Below are some records; copy them word for word and drop the pictures.

-------- Dataset records

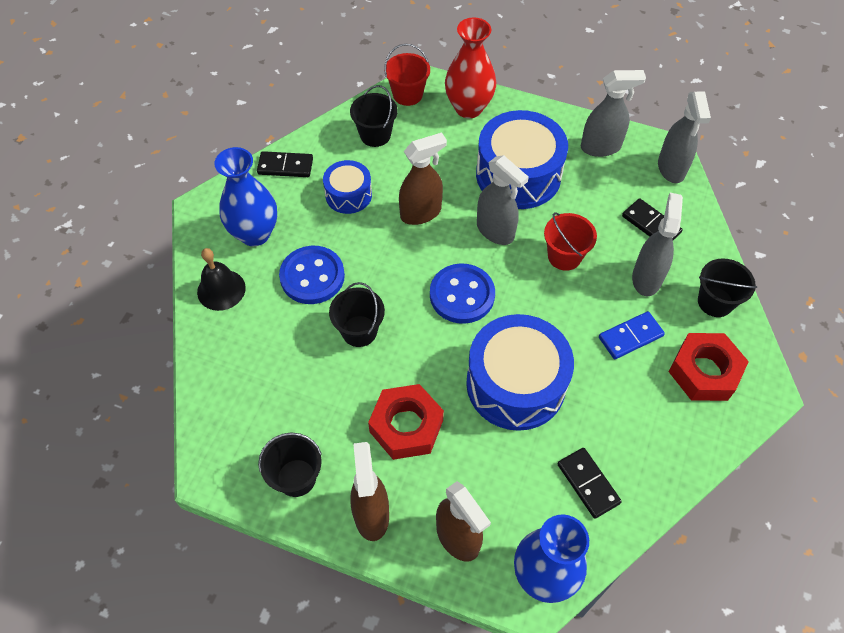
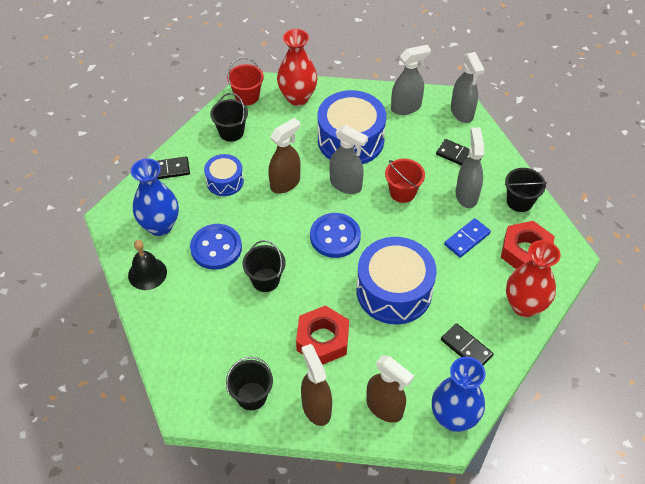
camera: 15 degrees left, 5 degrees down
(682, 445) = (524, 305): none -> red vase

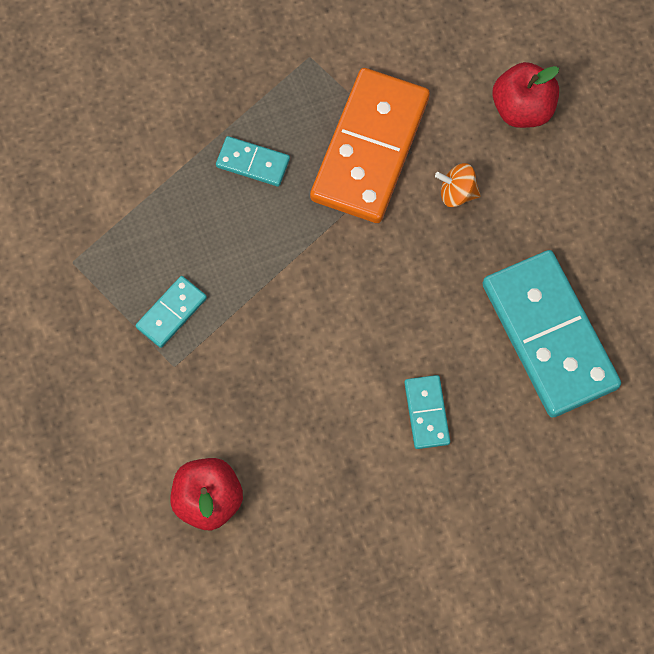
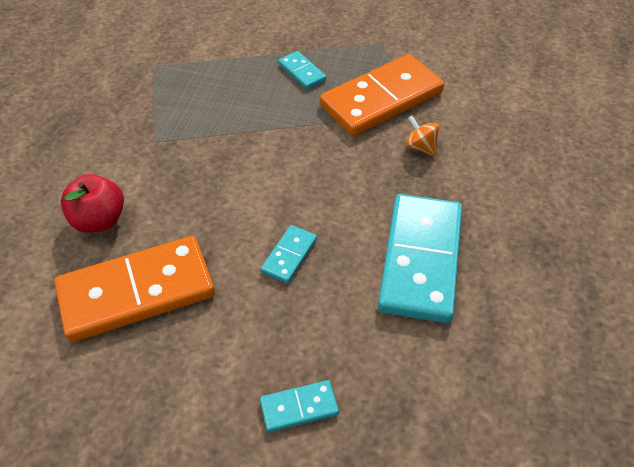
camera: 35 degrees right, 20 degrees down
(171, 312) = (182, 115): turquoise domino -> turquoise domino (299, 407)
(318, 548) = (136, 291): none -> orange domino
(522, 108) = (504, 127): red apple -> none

----------------

Output below:
camera: 15 degrees left, 5 degrees down
(682, 445) = (524, 305): none -> red vase

camera: 35 degrees right, 20 degrees down
(171, 312) = (182, 115): turquoise domino -> turquoise domino (299, 407)
(318, 548) = (136, 291): none -> orange domino
(522, 108) = (504, 127): red apple -> none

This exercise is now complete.